— About this exercise —
In the data below, one line contains "(817, 420) = (885, 399): orange" and a later one contains "(430, 237) = (708, 181): yellow". Print both, with every line between them, exactly and alone.

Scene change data
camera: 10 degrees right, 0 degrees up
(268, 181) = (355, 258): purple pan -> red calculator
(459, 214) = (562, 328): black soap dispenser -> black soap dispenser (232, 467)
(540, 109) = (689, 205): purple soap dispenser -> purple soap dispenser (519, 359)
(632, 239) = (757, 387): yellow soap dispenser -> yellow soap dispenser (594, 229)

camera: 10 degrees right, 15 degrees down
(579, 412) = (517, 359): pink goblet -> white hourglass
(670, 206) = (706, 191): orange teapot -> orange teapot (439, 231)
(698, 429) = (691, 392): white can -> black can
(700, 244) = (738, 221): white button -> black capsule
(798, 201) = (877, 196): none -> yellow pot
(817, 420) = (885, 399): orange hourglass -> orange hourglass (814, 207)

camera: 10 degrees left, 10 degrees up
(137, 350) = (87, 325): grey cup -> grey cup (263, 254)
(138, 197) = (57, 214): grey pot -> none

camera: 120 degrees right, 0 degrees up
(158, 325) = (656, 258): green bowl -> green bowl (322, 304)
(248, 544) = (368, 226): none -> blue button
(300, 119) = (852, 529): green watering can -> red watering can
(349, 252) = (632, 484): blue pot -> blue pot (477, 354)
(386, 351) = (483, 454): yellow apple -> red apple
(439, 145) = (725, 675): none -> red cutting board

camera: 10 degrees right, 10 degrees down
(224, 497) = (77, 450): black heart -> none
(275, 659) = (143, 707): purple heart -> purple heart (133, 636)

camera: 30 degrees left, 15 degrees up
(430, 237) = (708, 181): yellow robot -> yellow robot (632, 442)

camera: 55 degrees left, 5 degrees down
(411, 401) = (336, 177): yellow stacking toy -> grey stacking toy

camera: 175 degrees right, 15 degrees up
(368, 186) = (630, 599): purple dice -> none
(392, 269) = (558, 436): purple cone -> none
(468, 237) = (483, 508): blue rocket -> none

— Exercise output —
(817, 420) = (885, 399): orange hourglass -> orange hourglass (814, 207)

camera: 10 degrees left, 10 degrees up
(137, 350) = (87, 325): grey cup -> grey cup (263, 254)
(138, 197) = (57, 214): grey pot -> none

camera: 120 degrees right, 0 degrees up
(158, 325) = (656, 258): green bowl -> green bowl (322, 304)
(248, 544) = (368, 226): none -> blue button
(300, 119) = (852, 529): green watering can -> red watering can
(349, 252) = (632, 484): blue pot -> blue pot (477, 354)
(386, 351) = (483, 454): yellow apple -> red apple
(439, 145) = (725, 675): none -> red cutting board

camera: 10 degrees right, 10 degrees down
(224, 497) = (77, 450): black heart -> none
(275, 659) = (143, 707): purple heart -> purple heart (133, 636)

camera: 30 degrees left, 15 degrees up
(430, 237) = (708, 181): yellow robot -> yellow robot (632, 442)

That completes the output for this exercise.